───── DATA TO EXAMINE ─────

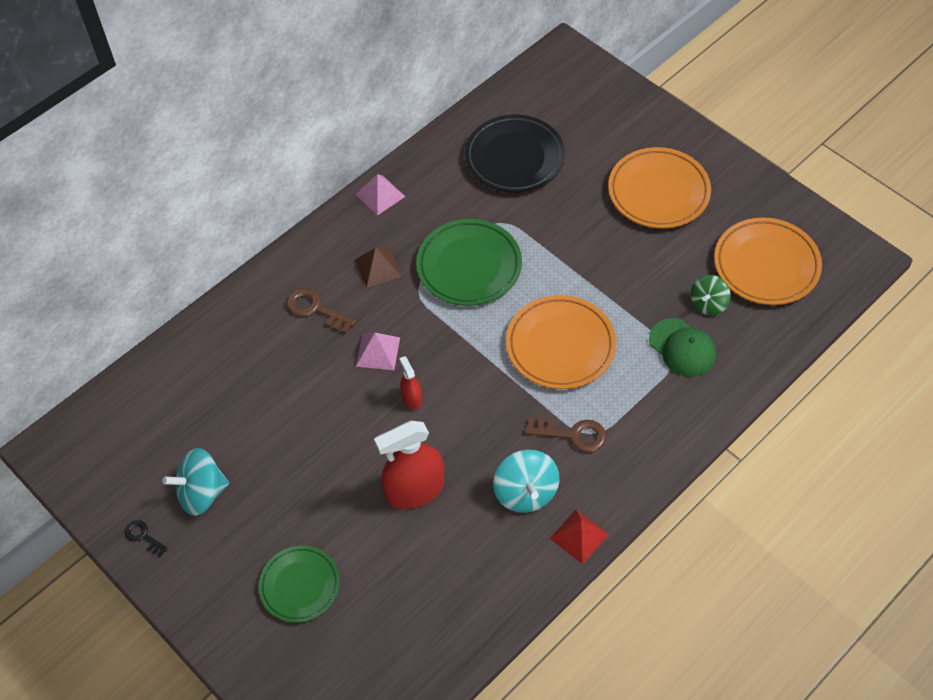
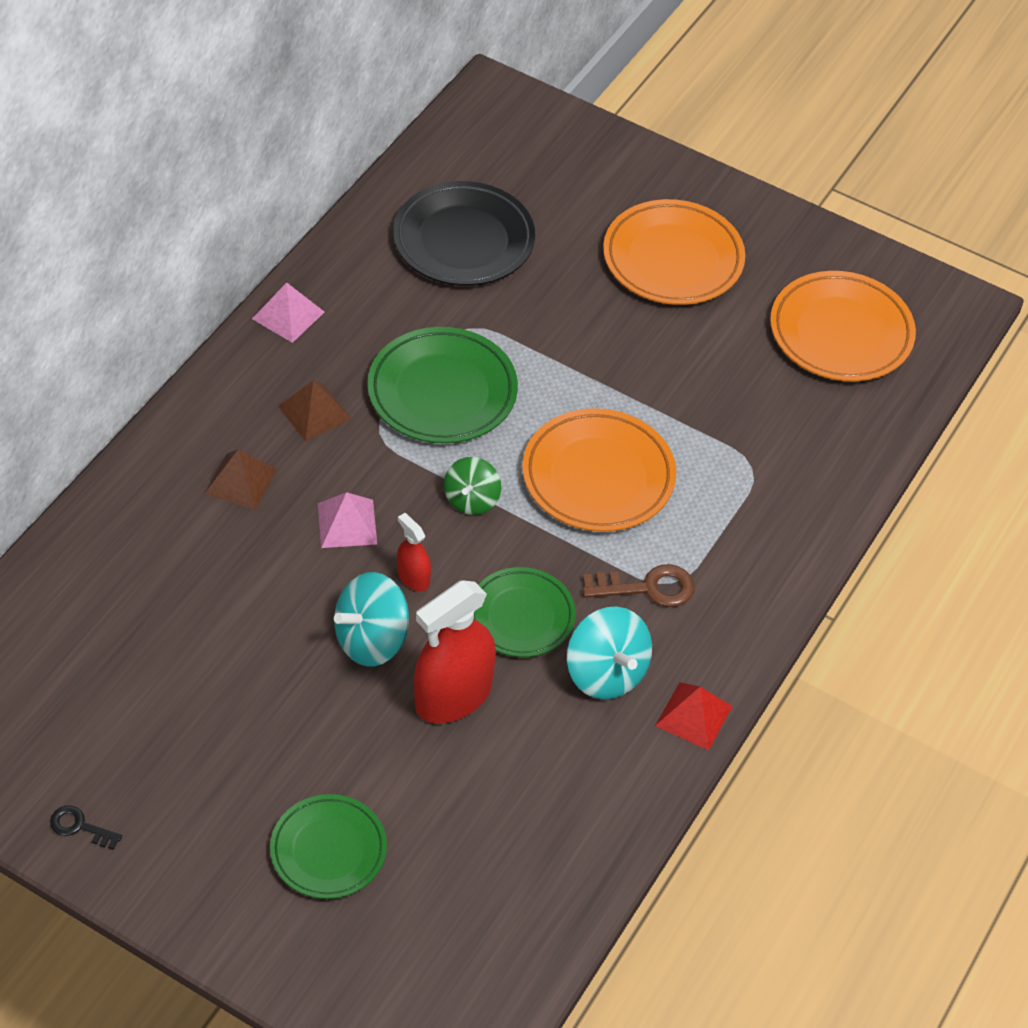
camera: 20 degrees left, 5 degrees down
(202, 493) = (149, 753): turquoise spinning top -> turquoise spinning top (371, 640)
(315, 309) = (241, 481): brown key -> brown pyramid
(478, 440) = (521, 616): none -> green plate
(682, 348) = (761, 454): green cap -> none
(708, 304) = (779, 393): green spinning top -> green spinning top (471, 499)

─────

WHAT TO DO ::
Could you copy exactly the line containing "(315, 309) = (241, 481): brown" and each line after it through the end of the records, and nothing else?

EXERCISE ANSWER ::
(315, 309) = (241, 481): brown key -> brown pyramid
(478, 440) = (521, 616): none -> green plate
(682, 348) = (761, 454): green cap -> none
(708, 304) = (779, 393): green spinning top -> green spinning top (471, 499)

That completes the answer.